=== DATA ===

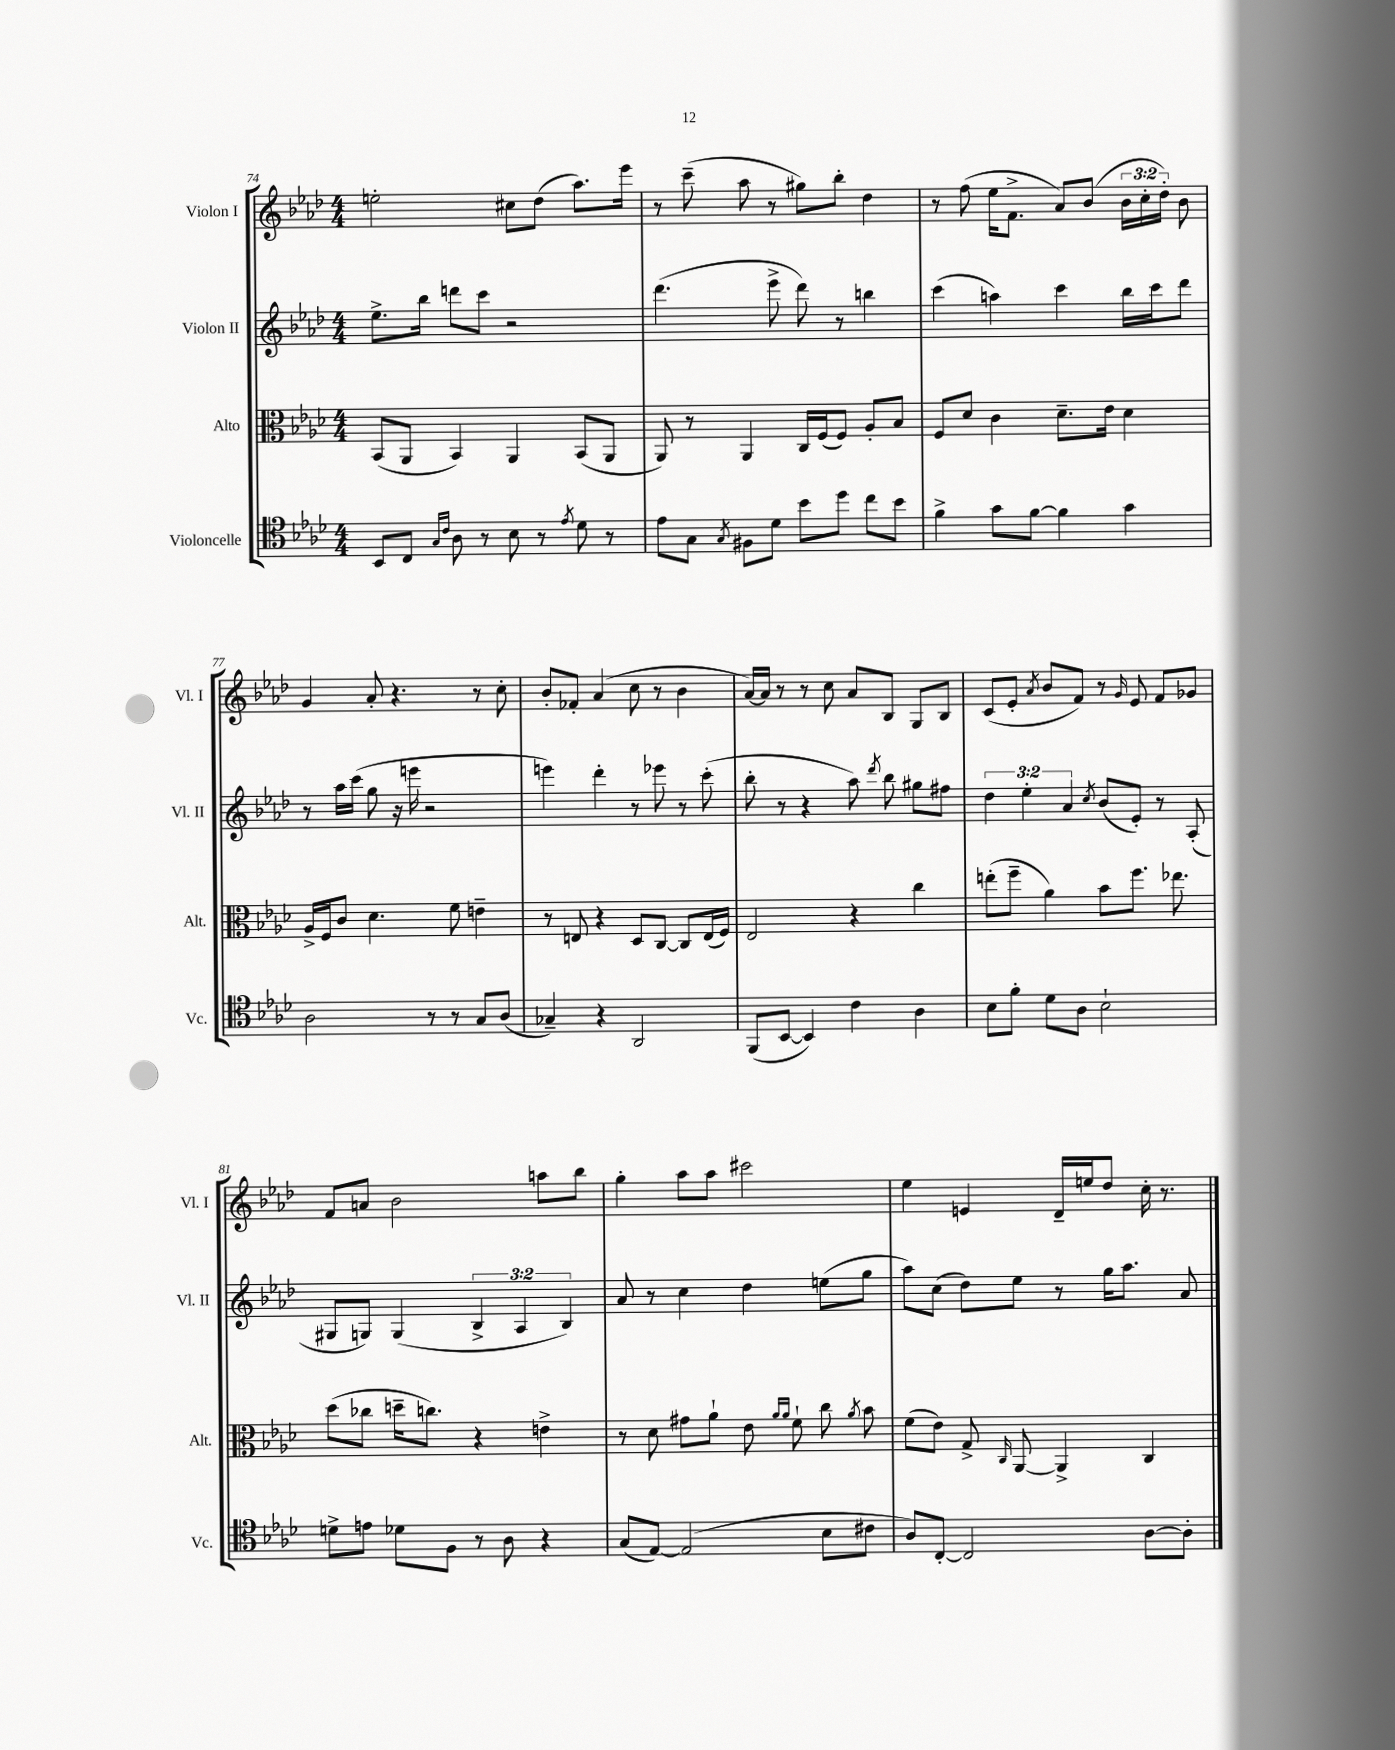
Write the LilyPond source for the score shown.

<<
\new StaffGroup <<
\new Staff = "s0" \with { instrumentName = "Violon I" shortInstrumentName = "Vl. I" } {
    \clef treble \key aes \major \numericTimeSignature \time 4/4 \override Staff.TupletNumber.text = #tuplet-number::calc-fraction-text
    \autoBeamOff e''2-. cis''8[ des''8]( aes''8.[) ees'''16] |
    r8 c'''8--( aes''8 r8 gis''8[) bes''8]-. des''4 |
    r8 f''8( ees''16[ f'8.]-> aes'8[) bes'8]( \tuplet 3/2 { bes'16[ c''16-. des''16]-.) } bes'8 |
    g'4 aes'8-. r4. r8 c''8-. |
    bes'8[-. fes'8]-. aes'4( c''8 r8 bes'4 |
    aes'16[~) aes'16] r8 r8 c''8 aes'8[ bes8] g8[ bes8] |
    c'8[( ees'8]-. \acciaccatura { aes'8 } bes'8[ f'8]) r8 \grace { g'16 } ees'8 f'8[ ges'8] |
    f'8[ a'8] bes'2 a''8[ bes''8] |
    g''4-. aes''8[ aes''8] cis'''2 |
    ees''4 e'4 des'16[-- e''16 des''8] c''16-. r8. \bar "|." |
}
\new Staff = "s1" \with { instrumentName = "Violon II" shortInstrumentName = "Vl. II" } {
    \clef treble \key aes \major \numericTimeSignature \time 4/4 \override Staff.TupletNumber.text = #tuplet-number::calc-fraction-text
    \autoBeamOff ees''8.[-> bes''16] d'''8[ c'''8] r2 |
    des'''4.( ees'''8-> des'''8) r8 b''4 |
    c'''4( a''4) c'''4 bes''16[ c'''16 des'''8] |
    r8 aes''16[ c'''16]( g''8 r16 e'''16 r2 |
    e'''4) des'''4-. r8 ees'''8 r8 c'''8-.( |
    bes''8-. r8 r4 aes''8) \acciaccatura { des'''8 } bes''8 gis''8[ fis''8] |
    \tuplet 3/2 { des''4 ees''4-. aes'4 } \acciaccatura { c''8 } bes'8[( ees'8]-.) r8 aes8-.( |
    gis8[ g8]) g4( \tuplet 3/2 { bes4-> aes4 bes4) } |
    aes'8 r8 c''4 des''4 e''8[( g''8] |
    aes''8[) c''8]( des''8[) ees''8] r8 g''16[ aes''8.] aes'8 \bar "|." |
}
\new Staff = "s2" \with { instrumentName = "Alto" shortInstrumentName = "Alt." } {
    \clef alto \key aes \major \numericTimeSignature \time 4/4
    \autoBeamOff bes,8[( aes,8] bes,4) aes,4 bes,8[( aes,8] |
    aes,8) r8 aes,4 c16[ f16( f8]) aes8[-. bes8] |
    f8[ des'8] c'4 des'8.[-- ees'16] des'4 |
    aes16[-> f16 c'8] des'4. f'8 e'4-- |
    r8 e8 r4 des8[ c8]~ c8[ e16( f16]) |
    ees2 r4 c''4 |
    e''8[-.( f''8]-- aes'4) bes'8[ f''8.] ees''8. |
    des''8[( ces''8] d''16[-- c''8.]) r4 e'4-> |
    r8 des'8 gis'8[ aes'8]-! ees'8 \grace { aes'16[ aes'16] } f'8-! c''8 \acciaccatura { aes'8 } bes'8 |
    f'8[( ees'8]) g8-> \grace { c16 } aes,8~ aes,4-> c4 \bar "|." |
}
\new Staff = "s3" \with { instrumentName = "Violoncelle" shortInstrumentName = "Vc." } {
    \clef tenor \key aes \major \numericTimeSignature \time 4/4
    \autoBeamOff bes,8[ c8] \grace { g16[ c'16] } aes8 r8 bes8 r8 \acciaccatura { ees'8 } des'8 r8 |
    ees'8[ g8] \acciaccatura { g8 } fis8[ des'8] bes'8[ des''8] c''8[ bes'8] |
    f'4-> g'8[ f'8]~ f'4 g'4 |
    aes2 r8 r8 g8[ aes8]( |
    ges4--) r4 aes,2 |
    f,8[( bes,8]~ bes,4) c'4 aes4 |
    bes8[ f'8]-. des'8[ aes8] bes2-! |
    d'8[-> e'8] des'8[ f8] r8 aes8 r4 |
    g8[( ees8]~) ees2( bes8[ cis'8] |
    aes8[) c8]~-. c2 aes8[~ aes8]-. \bar "|." |
}
>>
>>
\layout { \context { \Score currentBarNumber = #74 } }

=== YOUR OBJECTIVE ===
Locate each line in the listing above that contains the string "tuplet", matching case exactly, and copy those lines out.

=== TASK SOLUTION ===
    \clef treble \key aes \major \numericTimeSignature \time 4/4 \override Staff.TupletNumber.text = #tuplet-number::calc-fraction-text
    r8 f''8( ees''16[ f'8.]-> aes'8[) bes'8]( \tuplet 3/2 { bes'16[ c''16-. des''16]-.) } bes'8 |
    \clef treble \key aes \major \numericTimeSignature \time 4/4 \override Staff.TupletNumber.text = #tuplet-number::calc-fraction-text
    \tuplet 3/2 { des''4 ees''4-. aes'4 } \acciaccatura { c''8 } bes'8[( ees'8]-.) r8 aes8-.( |
    gis8[ g8]) g4( \tuplet 3/2 { bes4-> aes4 bes4) } |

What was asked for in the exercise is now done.